ACTIVITY:
Take every line containing "toothbrush" out of the records.

SOURCE DATA:
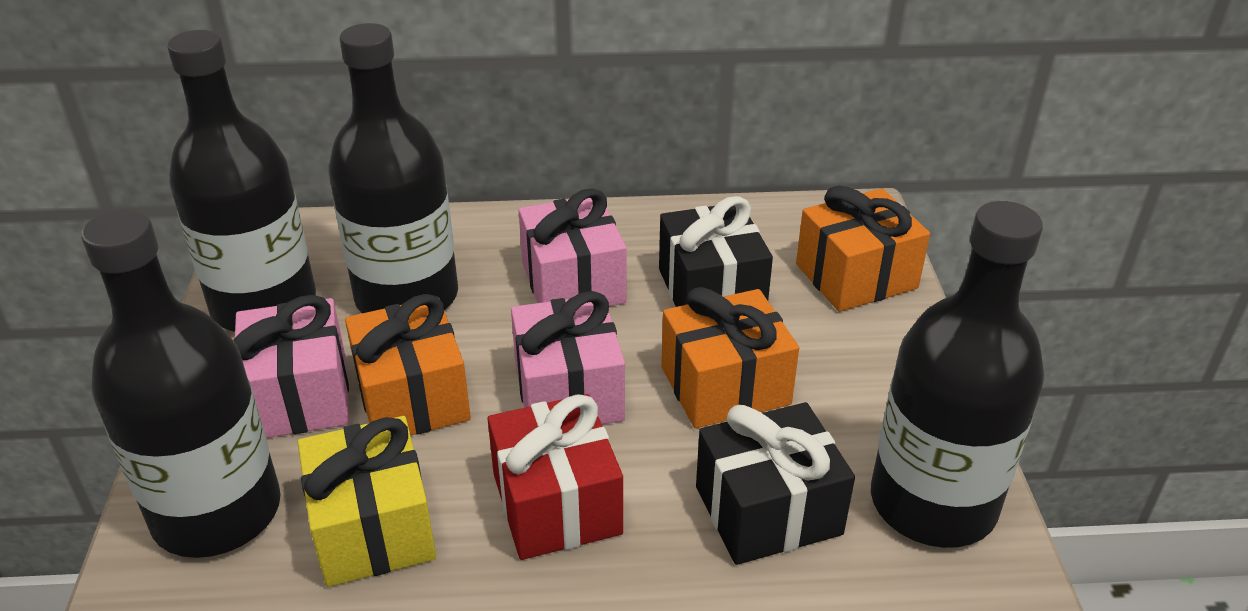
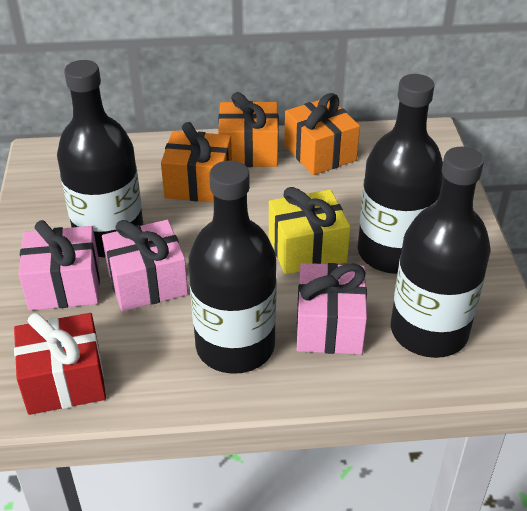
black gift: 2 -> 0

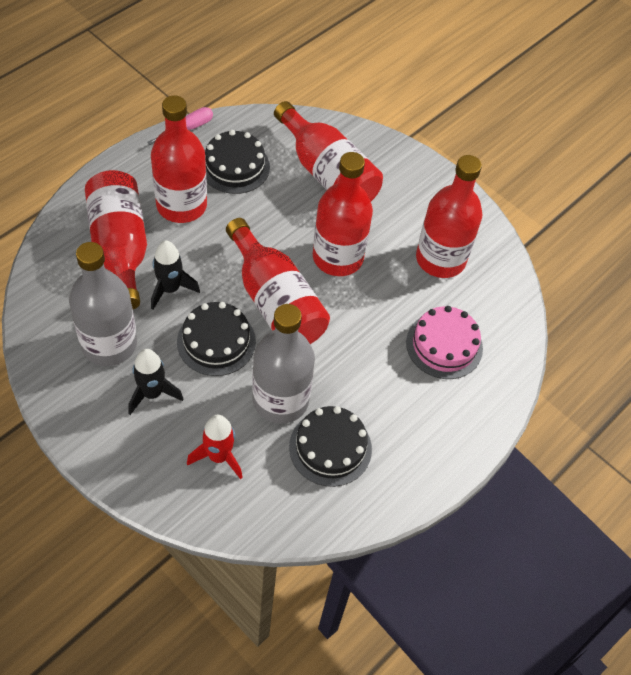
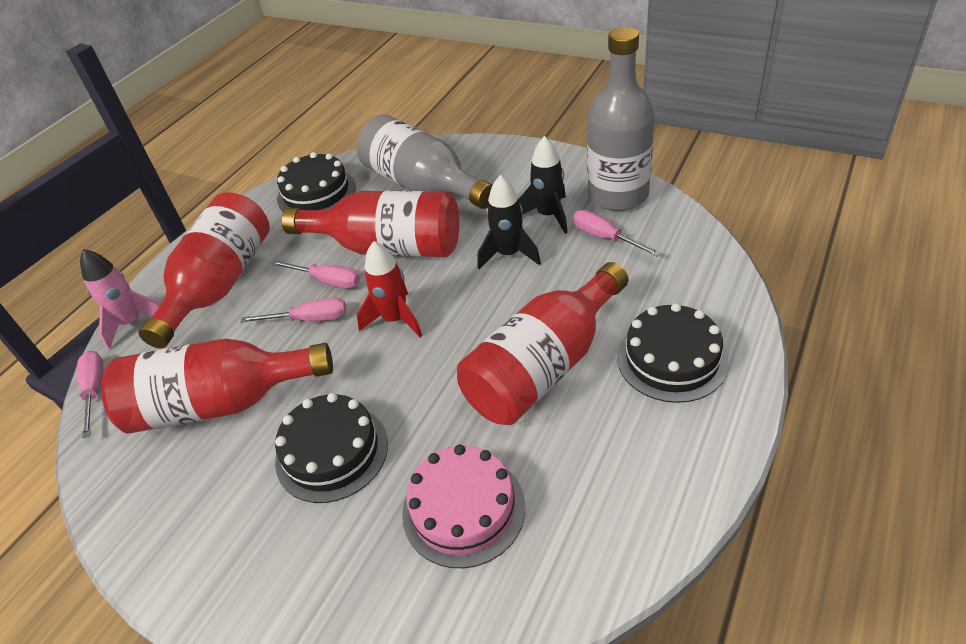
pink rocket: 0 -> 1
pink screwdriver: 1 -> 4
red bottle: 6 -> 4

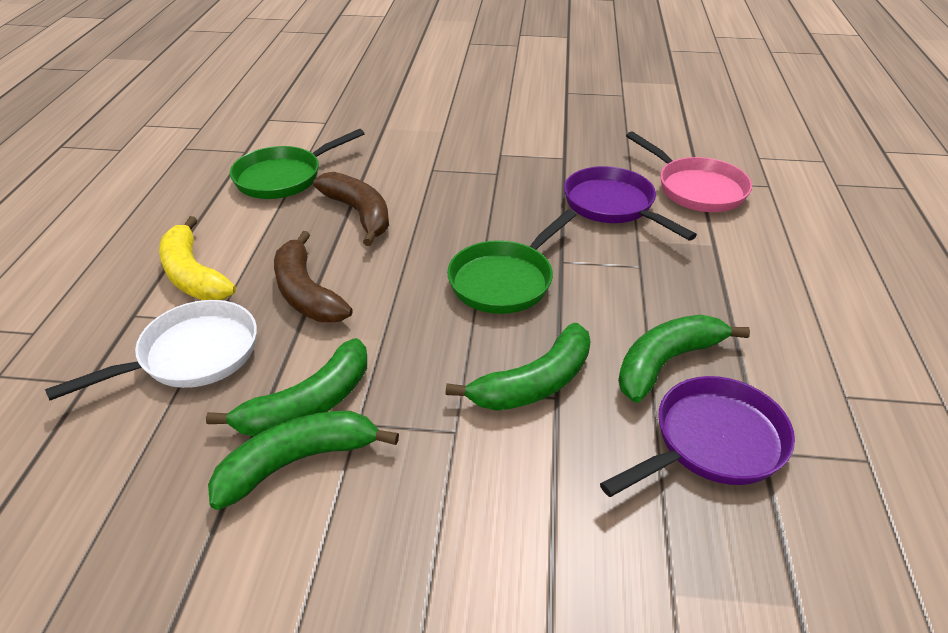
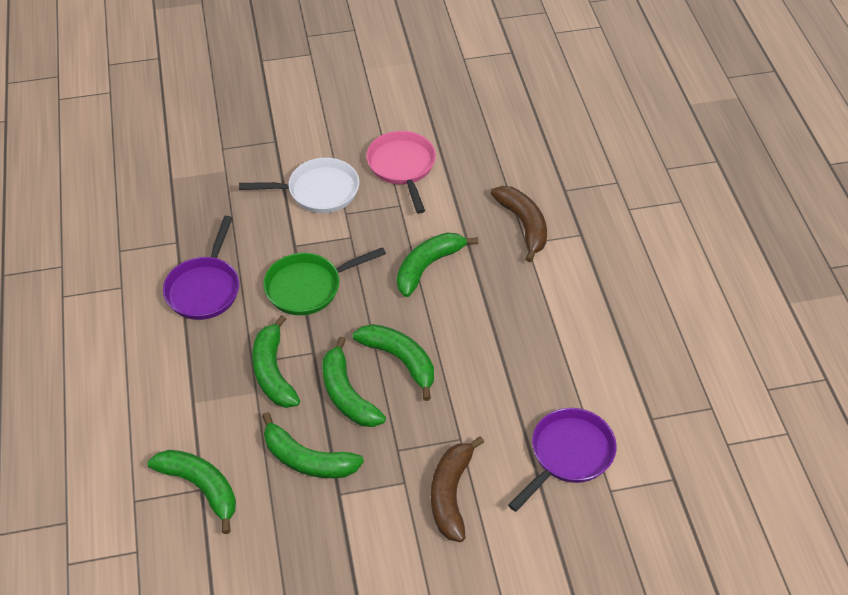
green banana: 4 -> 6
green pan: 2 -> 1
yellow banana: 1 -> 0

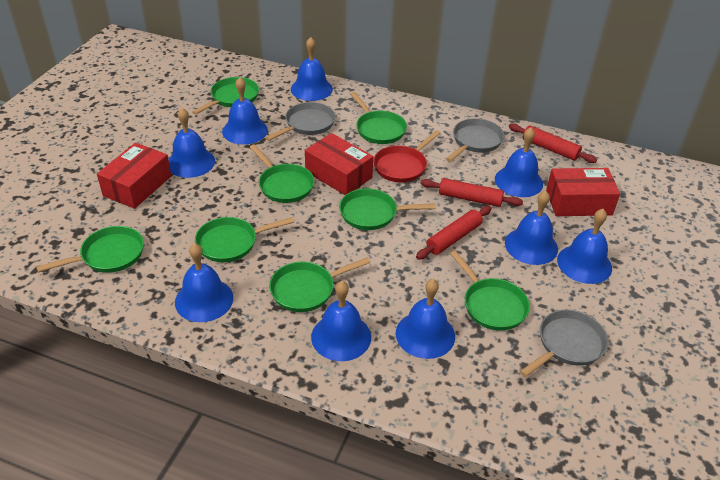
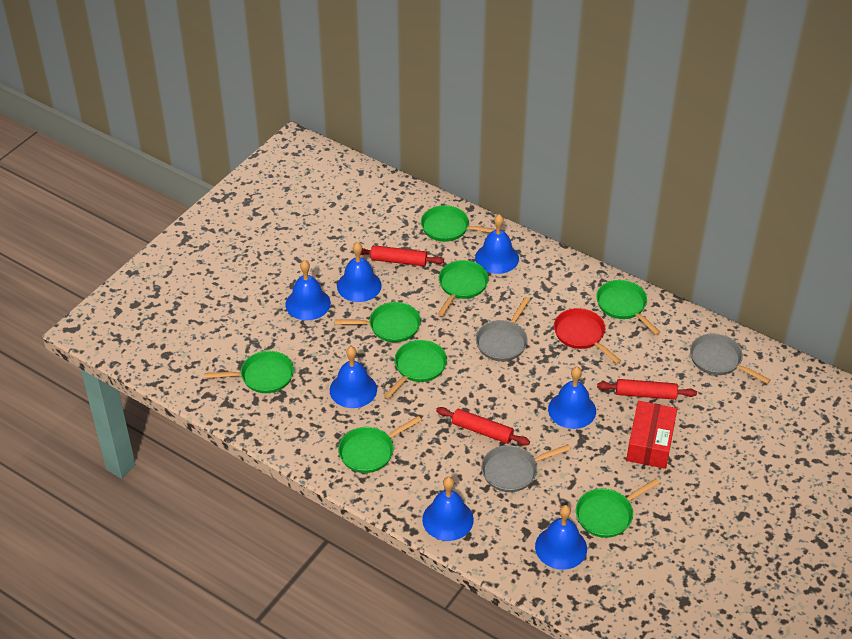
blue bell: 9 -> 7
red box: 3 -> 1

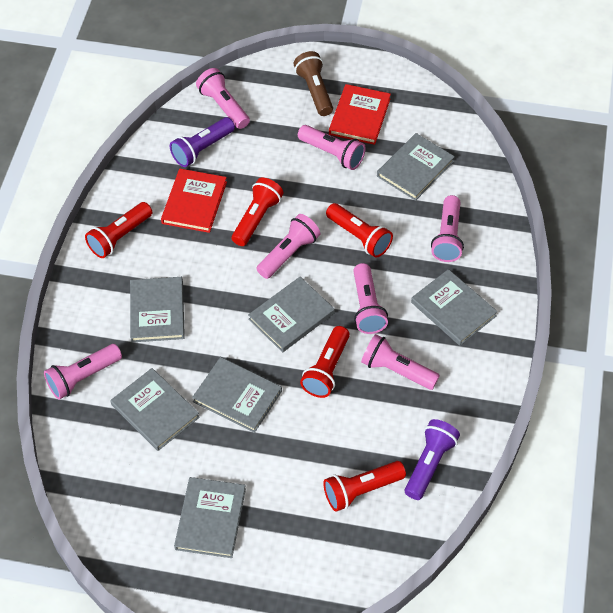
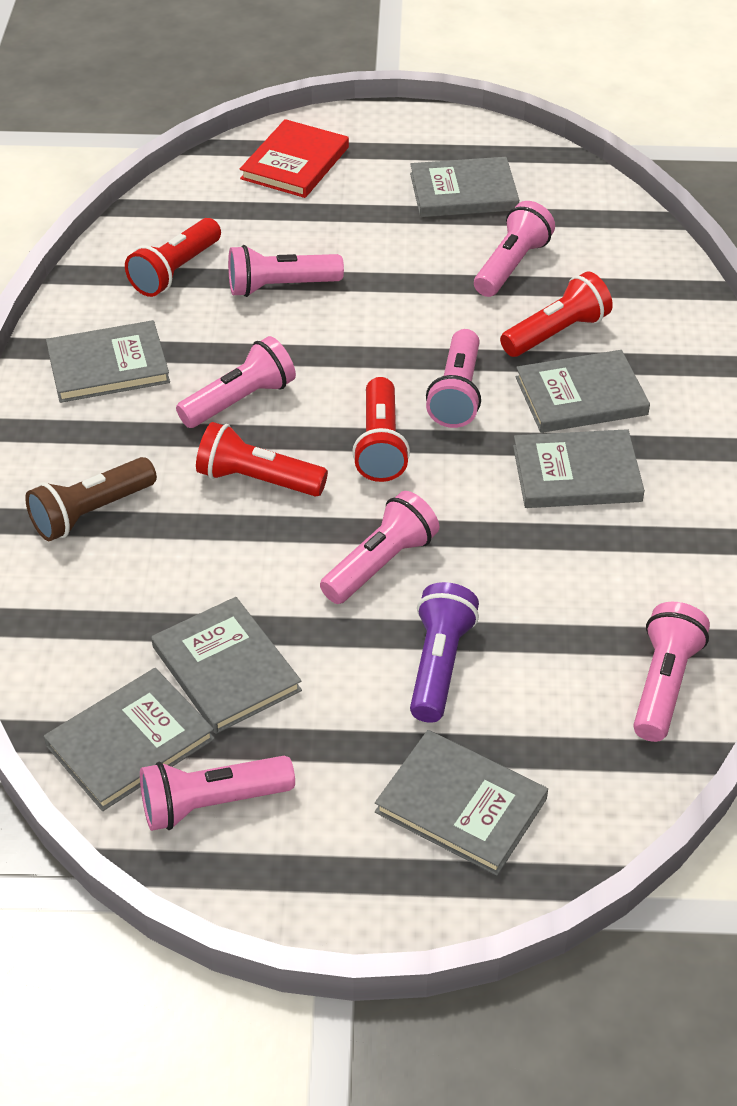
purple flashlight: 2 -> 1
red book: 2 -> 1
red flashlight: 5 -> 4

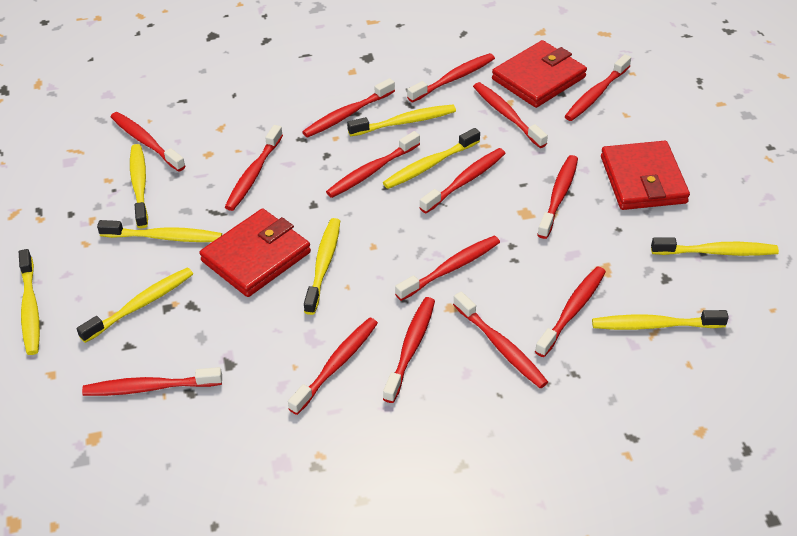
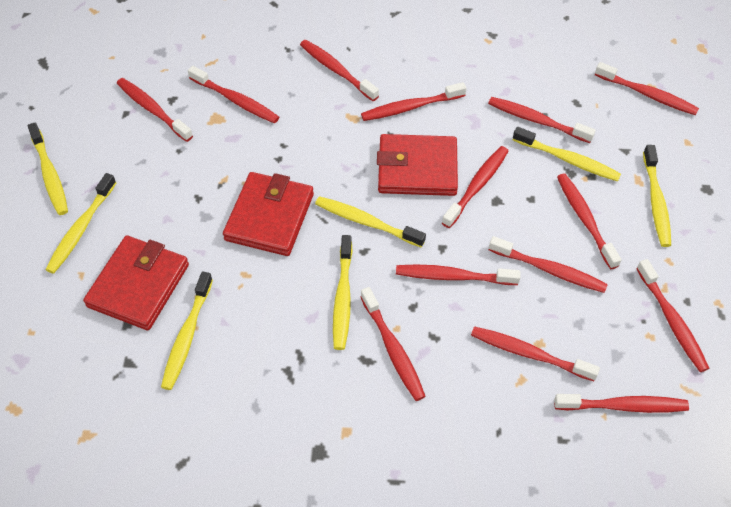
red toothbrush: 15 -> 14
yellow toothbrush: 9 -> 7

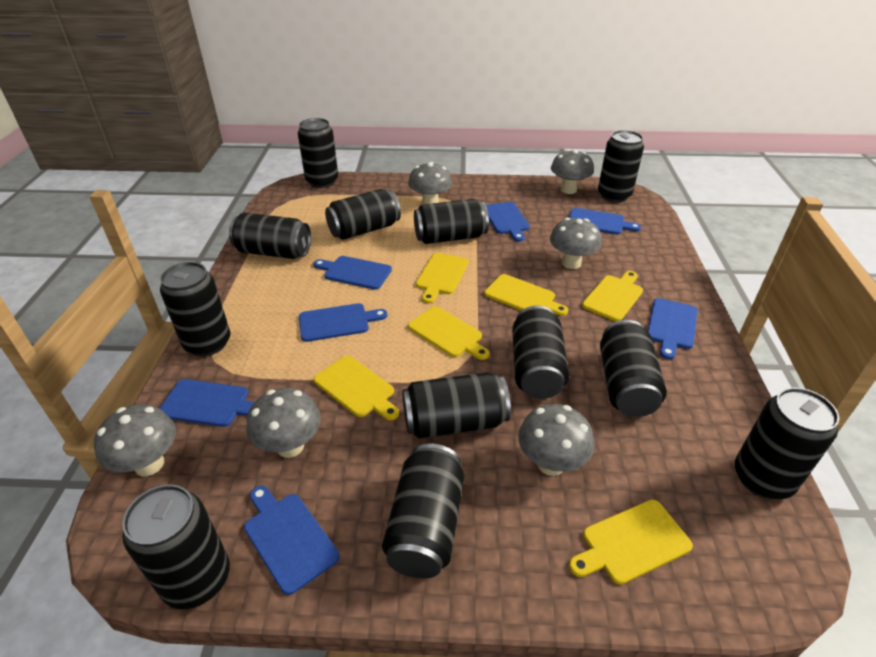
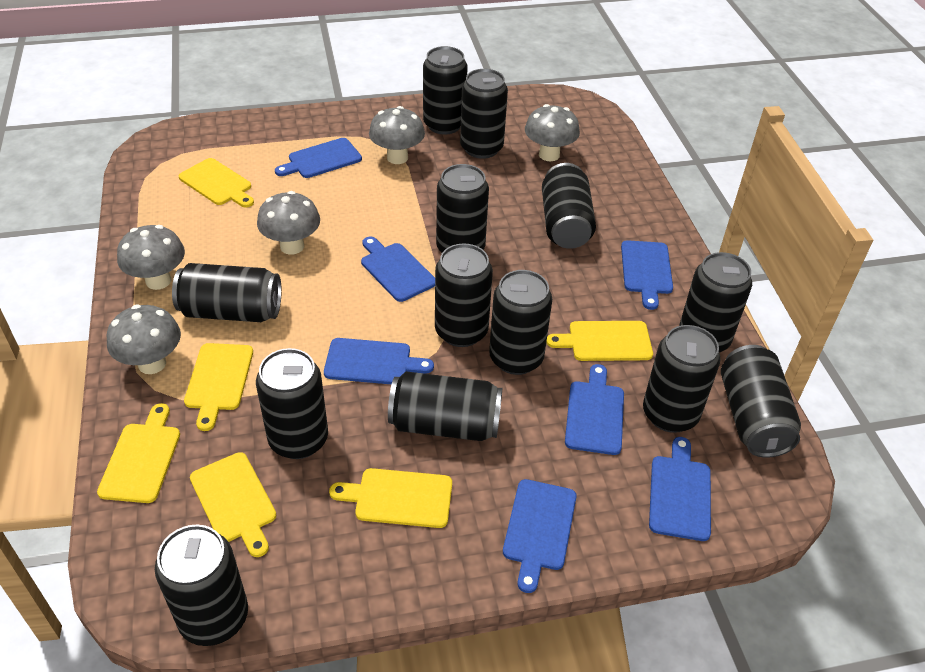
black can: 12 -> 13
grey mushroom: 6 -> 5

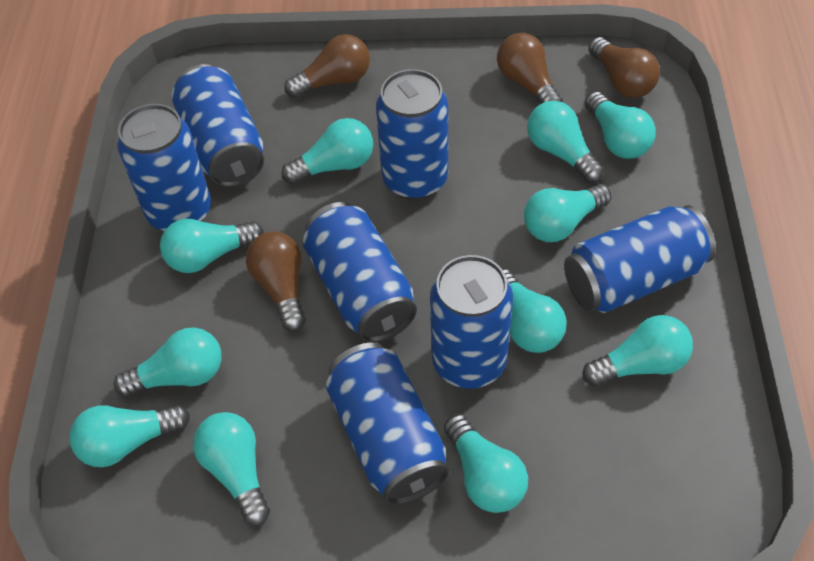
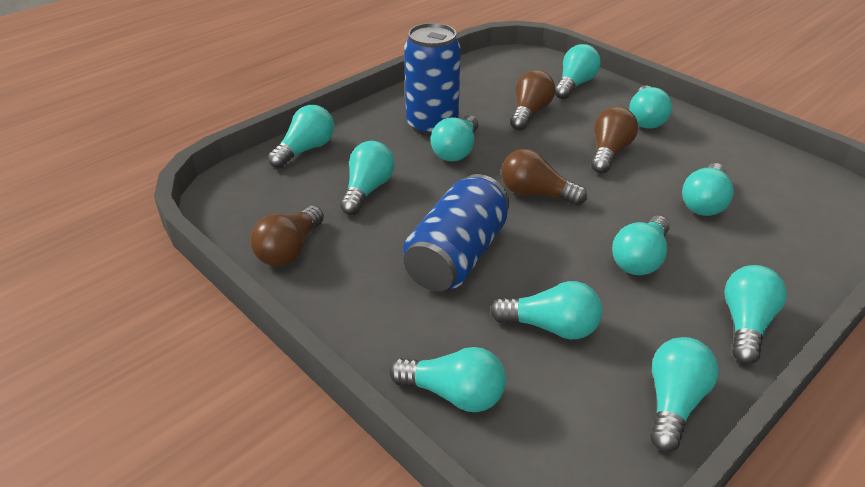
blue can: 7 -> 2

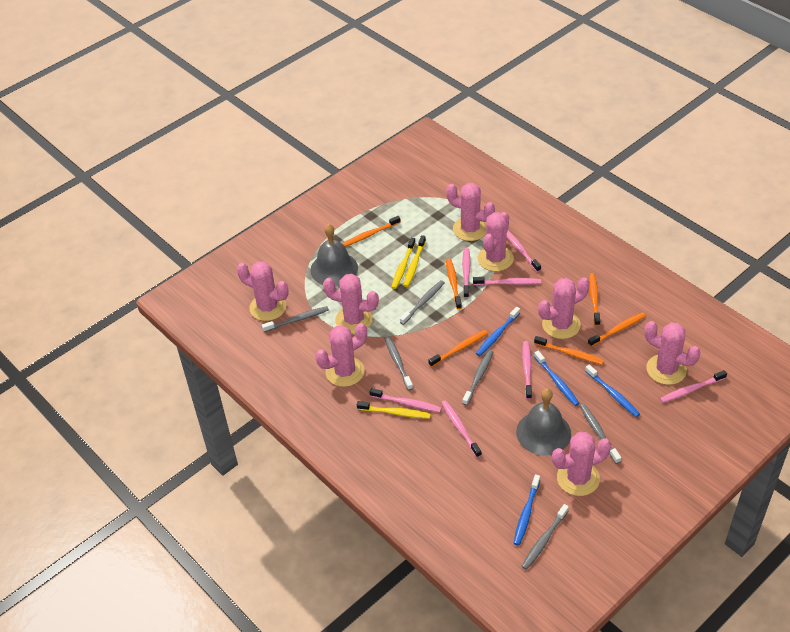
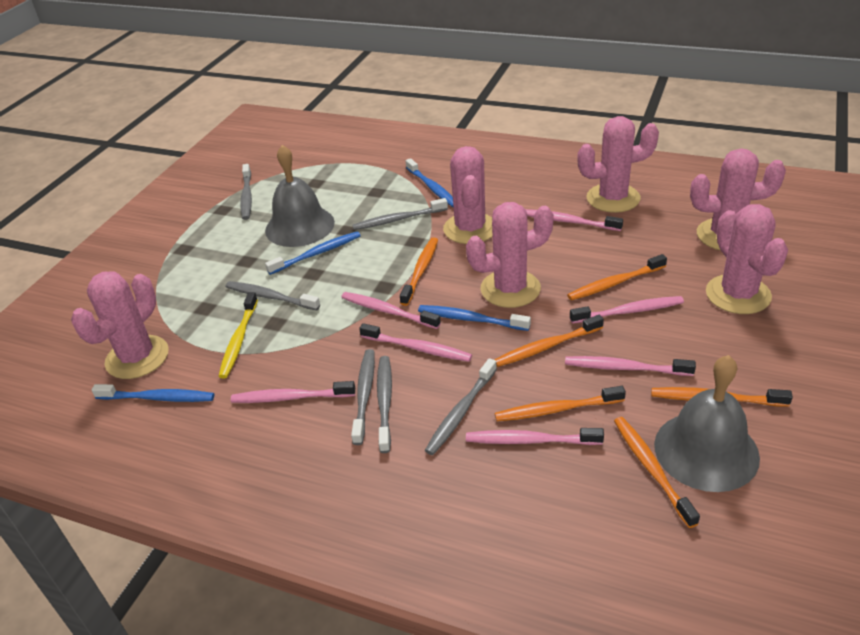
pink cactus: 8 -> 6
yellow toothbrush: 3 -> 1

TASK RESULT:
red toothbrush: 15 -> 14
yellow toothbrush: 9 -> 7
yellow toothbrush: 3 -> 1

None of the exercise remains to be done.